* Required work
A word-for-word copy of the entries, with the images left out, is what you should write.

Extracted records:
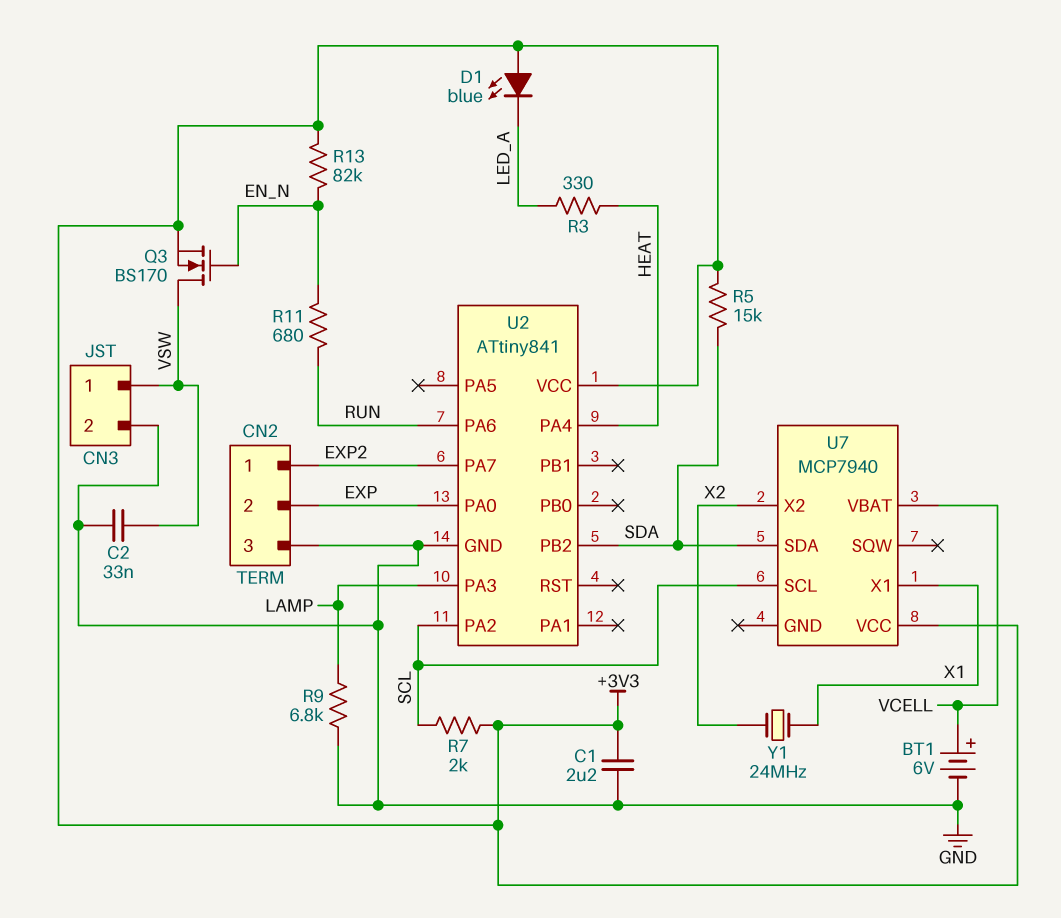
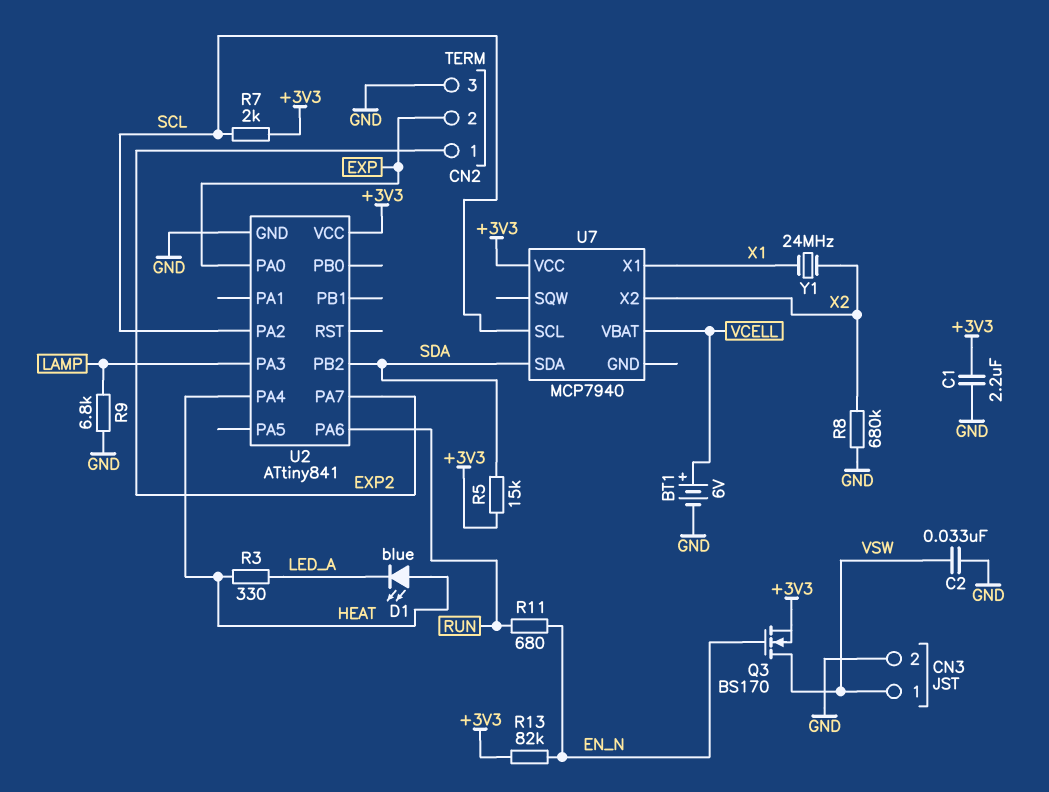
D1: LED blue (A +3V3, K LED_A) -> LED blue (A HEAT, K LED_A)
R8: none -> 680k (GND, X2)

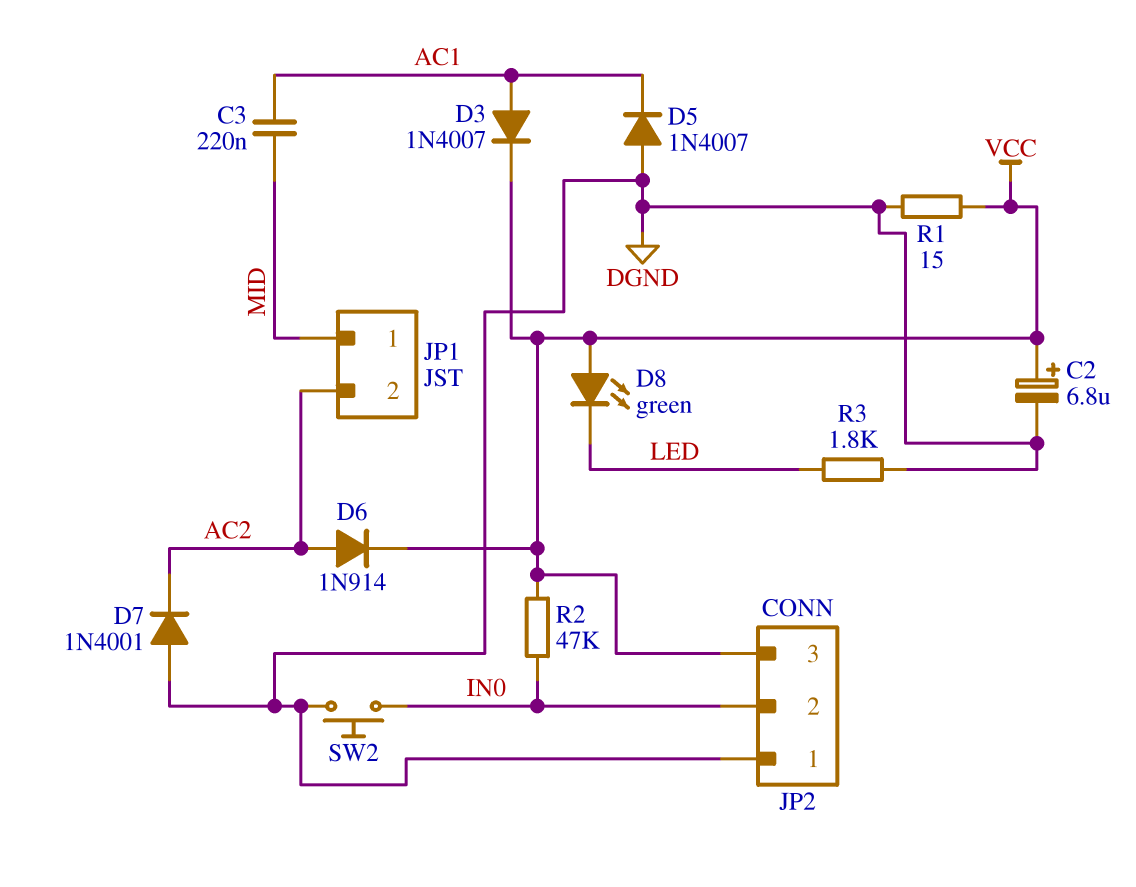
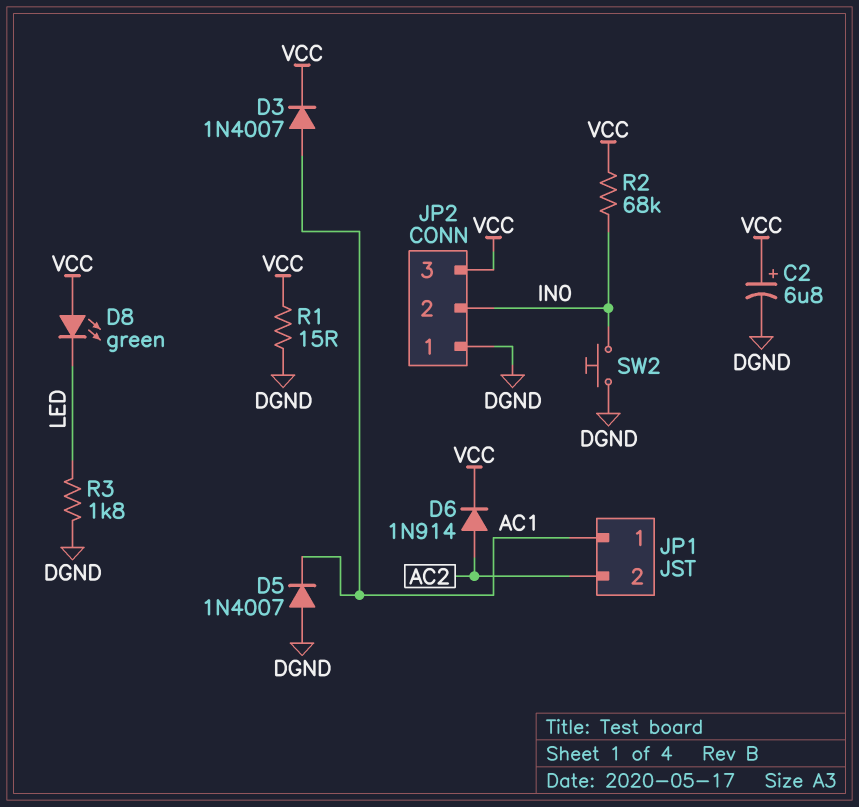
C3: 220nF (AC1, MID) -> none
D7: diode 1N4001 (A DGND, K AC2) -> none
JP1 pin 1: MID -> AC1
R2: 47k (IN0, VCC) -> 68k (IN0, VCC)

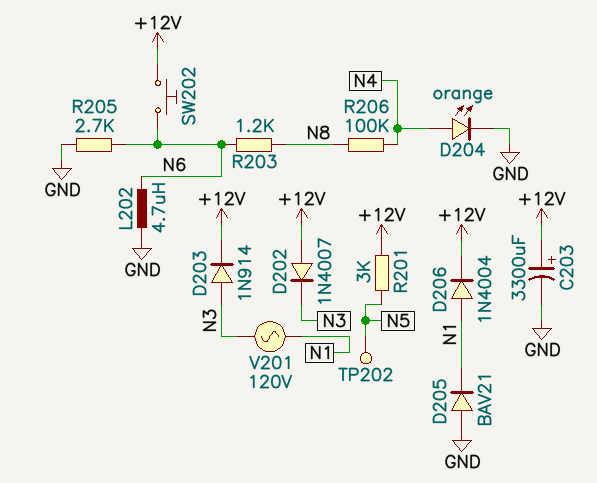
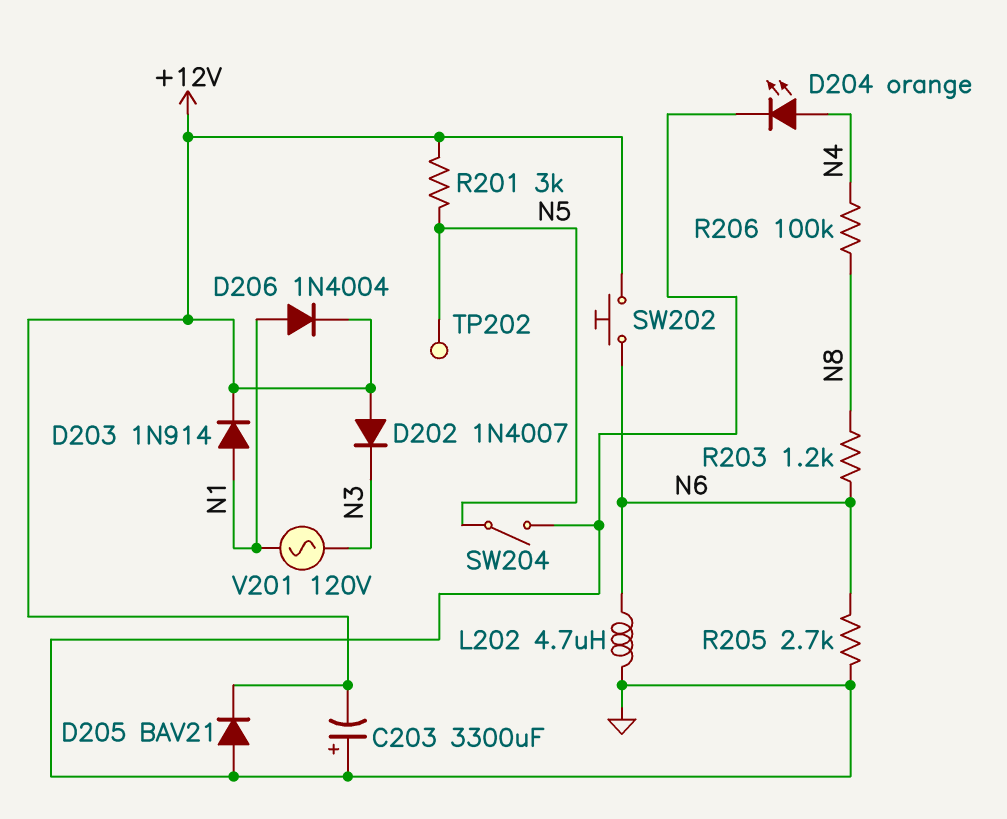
C203: 3300uF (plus +12V, minus GND) -> 3300uF (plus GND, minus +12V)
D203: diode 1N914 (A N3, K +12V) -> diode 1N914 (A N1, K +12V)
D205: diode BAV21 (A GND, K N1) -> diode BAV21 (A GND, K +12V)
SW204: none -> switch (GND, N5)

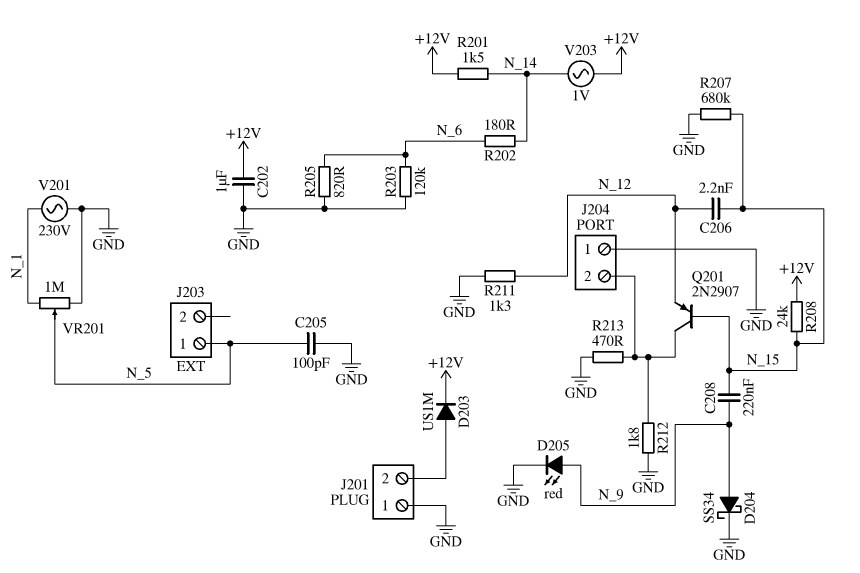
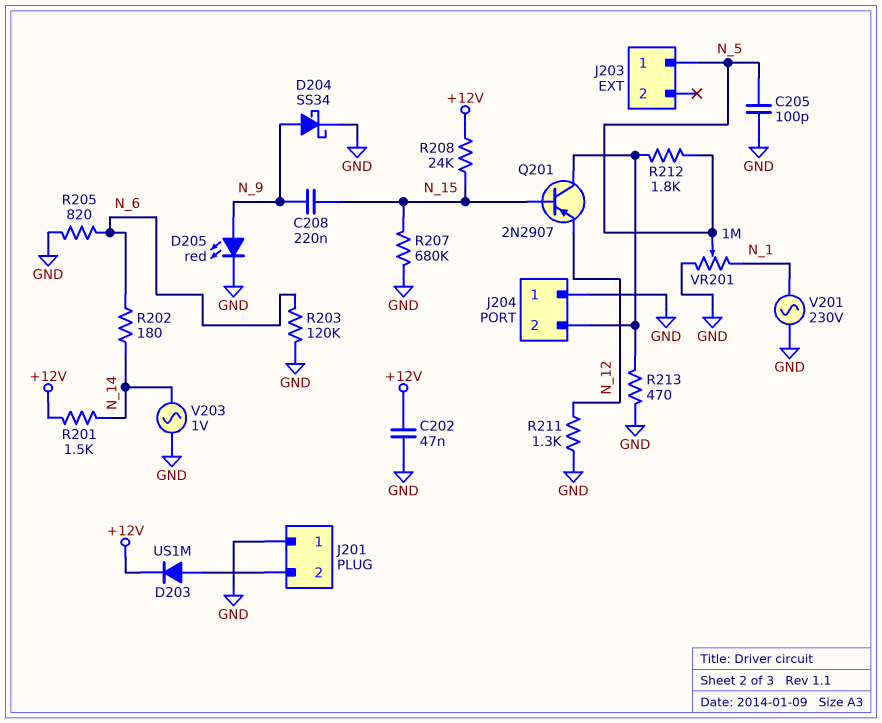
C202: 1uF (+12V, GND) -> 47nF (+12V, GND)
C206: 2.2nF (N_12, N_15) -> none
R212: 1.8k (GND, J204/2) -> 1.8k (J204/2, N_5)
V203: AC 1V (+12V, N_14) -> AC 1V (GND, N_14)

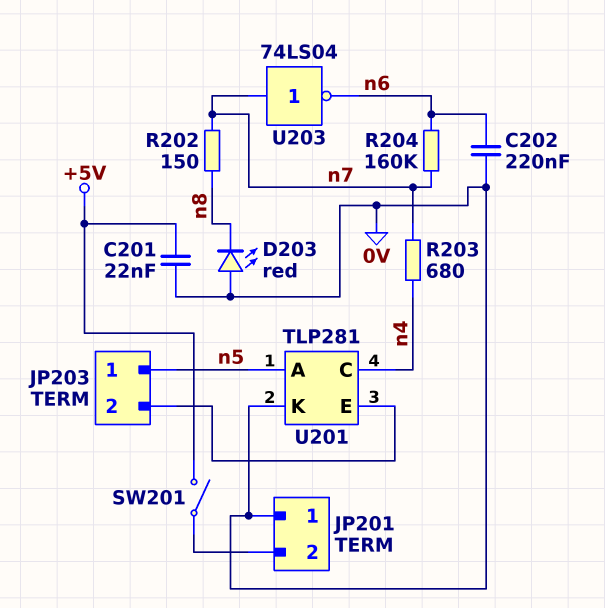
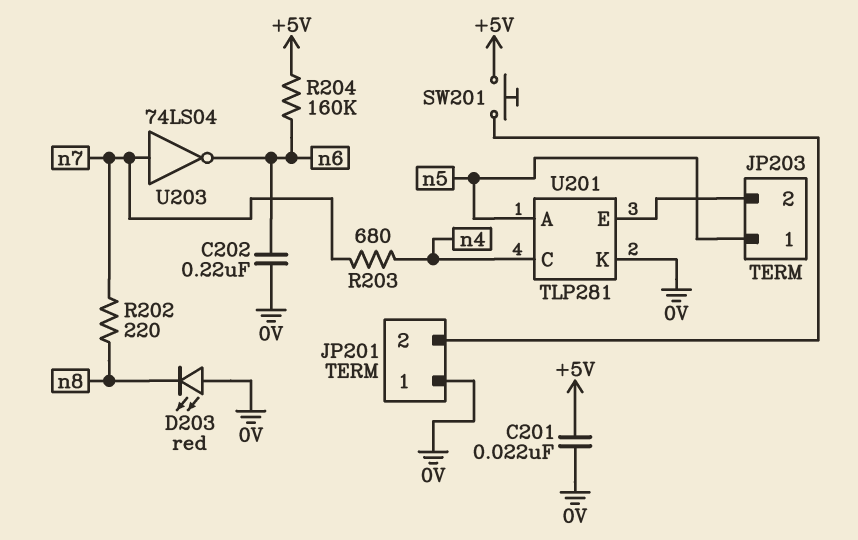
R202: 150 (n7, n8) -> 220 (n7, n8)
R204: 160k (n6, n7) -> 160k (+5V, n6)
SW201: switch (+5V, JP201/2) -> button (+5V, JP201/2)

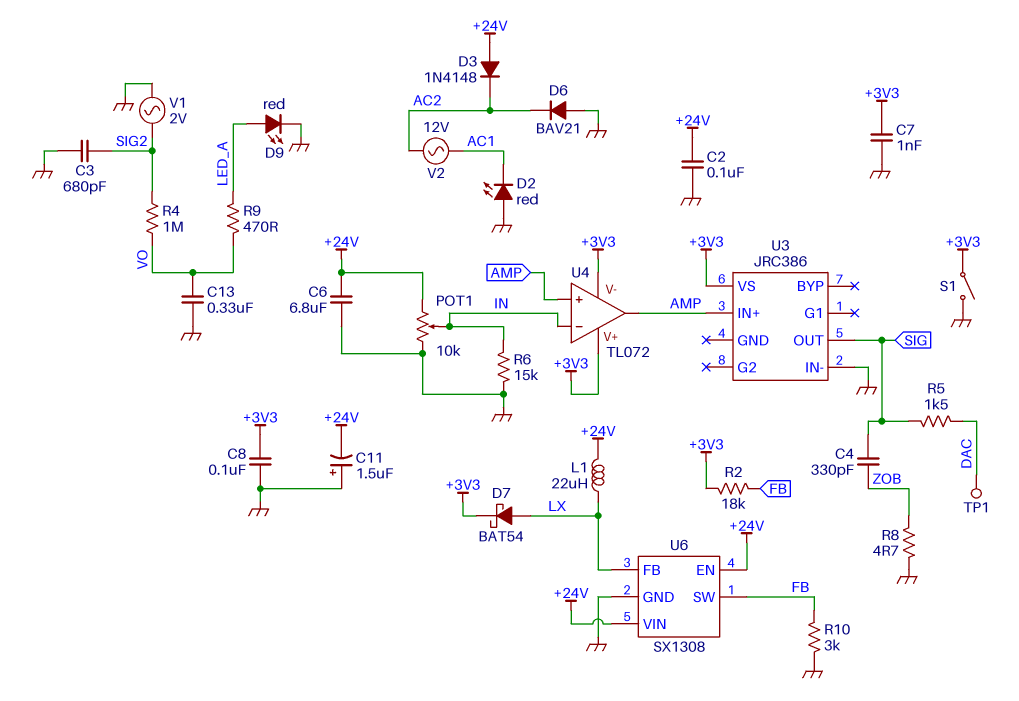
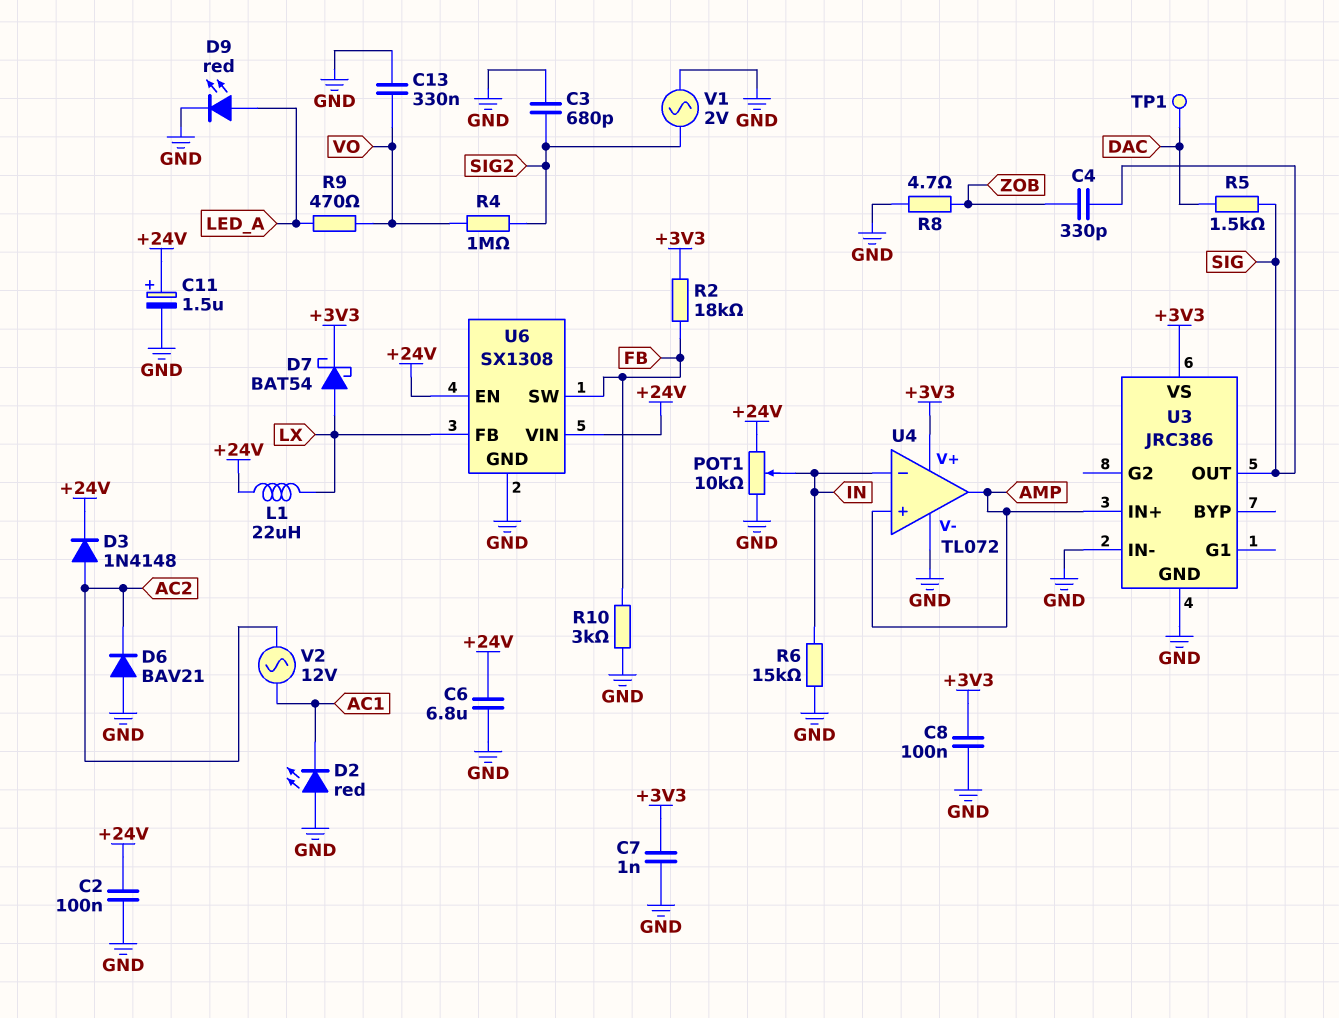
C11: 1.5uF (plus GND, minus +24V) -> 1.5uF (plus +24V, minus GND)
D3: diode 1N4148 (A +24V, K AC2) -> diode 1N4148 (A AC2, K +24V)
S1: switch (+3V3, GND) -> none
U3 pin GND: none -> GND
U4 pin V-: +3V3 -> GND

* Response to this task
D1: LED blue (A +3V3, K LED_A) -> LED blue (A HEAT, K LED_A)
R8: none -> 680k (GND, X2)

C3: 220nF (AC1, MID) -> none
D7: diode 1N4001 (A DGND, K AC2) -> none
JP1 pin 1: MID -> AC1
R2: 47k (IN0, VCC) -> 68k (IN0, VCC)

C203: 3300uF (plus +12V, minus GND) -> 3300uF (plus GND, minus +12V)
D203: diode 1N914 (A N3, K +12V) -> diode 1N914 (A N1, K +12V)
D205: diode BAV21 (A GND, K N1) -> diode BAV21 (A GND, K +12V)
SW204: none -> switch (GND, N5)

C202: 1uF (+12V, GND) -> 47nF (+12V, GND)
C206: 2.2nF (N_12, N_15) -> none
R212: 1.8k (GND, J204/2) -> 1.8k (J204/2, N_5)
V203: AC 1V (+12V, N_14) -> AC 1V (GND, N_14)

R202: 150 (n7, n8) -> 220 (n7, n8)
R204: 160k (n6, n7) -> 160k (+5V, n6)
SW201: switch (+5V, JP201/2) -> button (+5V, JP201/2)

C11: 1.5uF (plus GND, minus +24V) -> 1.5uF (plus +24V, minus GND)
D3: diode 1N4148 (A +24V, K AC2) -> diode 1N4148 (A AC2, K +24V)
S1: switch (+3V3, GND) -> none
U3 pin GND: none -> GND
U4 pin V-: +3V3 -> GND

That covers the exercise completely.